## [What the task asks]
Each line in the data holding "left" should be listed.

----- Data shown

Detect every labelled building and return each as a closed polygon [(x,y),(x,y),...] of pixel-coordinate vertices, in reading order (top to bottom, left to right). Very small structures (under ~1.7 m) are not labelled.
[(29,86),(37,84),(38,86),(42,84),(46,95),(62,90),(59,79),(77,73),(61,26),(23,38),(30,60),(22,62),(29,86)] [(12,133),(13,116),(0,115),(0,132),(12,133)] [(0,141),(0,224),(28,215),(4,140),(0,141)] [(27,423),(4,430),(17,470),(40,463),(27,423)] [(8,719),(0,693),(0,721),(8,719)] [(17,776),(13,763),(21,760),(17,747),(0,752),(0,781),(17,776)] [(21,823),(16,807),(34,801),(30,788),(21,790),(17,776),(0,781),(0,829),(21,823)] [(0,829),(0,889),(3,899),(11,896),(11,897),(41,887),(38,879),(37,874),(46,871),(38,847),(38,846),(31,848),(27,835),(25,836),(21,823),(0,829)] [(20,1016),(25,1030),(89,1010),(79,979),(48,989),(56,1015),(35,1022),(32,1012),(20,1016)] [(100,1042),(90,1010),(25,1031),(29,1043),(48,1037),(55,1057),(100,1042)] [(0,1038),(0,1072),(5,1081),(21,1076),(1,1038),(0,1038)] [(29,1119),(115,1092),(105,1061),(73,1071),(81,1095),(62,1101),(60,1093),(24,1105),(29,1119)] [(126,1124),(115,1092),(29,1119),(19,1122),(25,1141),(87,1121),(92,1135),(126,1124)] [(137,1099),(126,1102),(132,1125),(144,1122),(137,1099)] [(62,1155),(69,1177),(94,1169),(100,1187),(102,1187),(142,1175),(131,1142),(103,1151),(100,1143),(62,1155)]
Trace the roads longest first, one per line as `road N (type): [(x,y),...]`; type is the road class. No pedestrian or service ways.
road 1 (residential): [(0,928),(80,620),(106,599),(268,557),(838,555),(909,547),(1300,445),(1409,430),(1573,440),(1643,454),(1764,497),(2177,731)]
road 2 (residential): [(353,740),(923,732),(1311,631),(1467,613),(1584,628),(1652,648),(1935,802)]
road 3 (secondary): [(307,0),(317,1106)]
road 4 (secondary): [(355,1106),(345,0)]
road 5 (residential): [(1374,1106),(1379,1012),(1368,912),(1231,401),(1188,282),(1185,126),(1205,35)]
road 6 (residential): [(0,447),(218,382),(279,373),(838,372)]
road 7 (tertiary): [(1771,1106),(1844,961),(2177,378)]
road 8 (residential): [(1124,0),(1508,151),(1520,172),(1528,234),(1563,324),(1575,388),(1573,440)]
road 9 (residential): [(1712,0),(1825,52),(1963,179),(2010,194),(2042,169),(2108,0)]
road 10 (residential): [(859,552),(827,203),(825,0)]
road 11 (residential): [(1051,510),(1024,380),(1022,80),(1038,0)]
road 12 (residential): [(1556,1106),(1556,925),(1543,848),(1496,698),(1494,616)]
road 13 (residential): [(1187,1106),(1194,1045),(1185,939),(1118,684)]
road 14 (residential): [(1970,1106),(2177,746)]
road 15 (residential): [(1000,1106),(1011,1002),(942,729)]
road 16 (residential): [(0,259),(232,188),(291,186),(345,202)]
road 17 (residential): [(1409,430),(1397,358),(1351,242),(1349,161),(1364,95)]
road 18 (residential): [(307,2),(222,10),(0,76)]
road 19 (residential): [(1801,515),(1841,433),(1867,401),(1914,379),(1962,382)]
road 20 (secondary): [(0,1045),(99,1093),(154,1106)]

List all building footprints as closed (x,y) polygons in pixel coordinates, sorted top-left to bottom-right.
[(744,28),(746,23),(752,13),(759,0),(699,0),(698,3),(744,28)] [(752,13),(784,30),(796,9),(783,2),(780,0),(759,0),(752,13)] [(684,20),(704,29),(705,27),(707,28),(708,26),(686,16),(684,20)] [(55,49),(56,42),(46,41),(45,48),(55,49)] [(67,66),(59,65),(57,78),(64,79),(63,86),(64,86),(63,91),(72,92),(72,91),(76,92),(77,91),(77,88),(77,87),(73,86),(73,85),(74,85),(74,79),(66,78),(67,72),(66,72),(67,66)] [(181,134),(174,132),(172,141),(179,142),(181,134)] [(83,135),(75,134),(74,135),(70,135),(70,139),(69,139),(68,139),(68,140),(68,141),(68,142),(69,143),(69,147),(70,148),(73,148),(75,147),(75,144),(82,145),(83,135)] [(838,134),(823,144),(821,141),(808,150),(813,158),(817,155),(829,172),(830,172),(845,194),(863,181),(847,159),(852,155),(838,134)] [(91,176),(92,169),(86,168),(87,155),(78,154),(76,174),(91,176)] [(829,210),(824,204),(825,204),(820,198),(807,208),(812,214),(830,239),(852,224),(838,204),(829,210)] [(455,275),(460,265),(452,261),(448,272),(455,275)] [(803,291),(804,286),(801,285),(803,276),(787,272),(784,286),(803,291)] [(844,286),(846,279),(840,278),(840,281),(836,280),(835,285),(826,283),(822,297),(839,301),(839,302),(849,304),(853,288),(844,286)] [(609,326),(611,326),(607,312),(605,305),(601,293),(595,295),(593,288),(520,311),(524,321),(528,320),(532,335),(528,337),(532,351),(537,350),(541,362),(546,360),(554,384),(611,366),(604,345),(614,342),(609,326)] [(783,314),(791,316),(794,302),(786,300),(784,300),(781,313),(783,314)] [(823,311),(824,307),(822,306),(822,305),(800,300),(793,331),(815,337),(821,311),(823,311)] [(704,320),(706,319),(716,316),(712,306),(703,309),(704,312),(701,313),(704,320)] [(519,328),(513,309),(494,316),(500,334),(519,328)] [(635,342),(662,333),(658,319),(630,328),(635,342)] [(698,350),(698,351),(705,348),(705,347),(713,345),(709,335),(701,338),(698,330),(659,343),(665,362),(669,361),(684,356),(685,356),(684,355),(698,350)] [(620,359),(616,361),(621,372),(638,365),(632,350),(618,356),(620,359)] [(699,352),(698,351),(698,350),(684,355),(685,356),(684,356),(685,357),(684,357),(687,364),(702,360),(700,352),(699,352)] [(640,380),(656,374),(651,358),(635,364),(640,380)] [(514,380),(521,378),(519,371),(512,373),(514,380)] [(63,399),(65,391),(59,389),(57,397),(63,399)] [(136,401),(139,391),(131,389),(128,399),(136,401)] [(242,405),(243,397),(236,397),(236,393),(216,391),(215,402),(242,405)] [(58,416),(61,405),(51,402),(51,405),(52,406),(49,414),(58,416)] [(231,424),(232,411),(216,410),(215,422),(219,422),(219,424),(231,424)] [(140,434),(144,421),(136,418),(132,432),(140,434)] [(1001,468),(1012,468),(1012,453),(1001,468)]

----------

## [Final answer]
Detect every labelled building and return each as a closed polygon [(x,y),(x,y),...] of pixel-coordinate vertices, in reading order (top to bottom, left to right). Very small structures (under ~1.7 m) are not labelled.
List all building footprints as closed (x,y) polygons in pixel coordinates, sorted top-left to bottom-right.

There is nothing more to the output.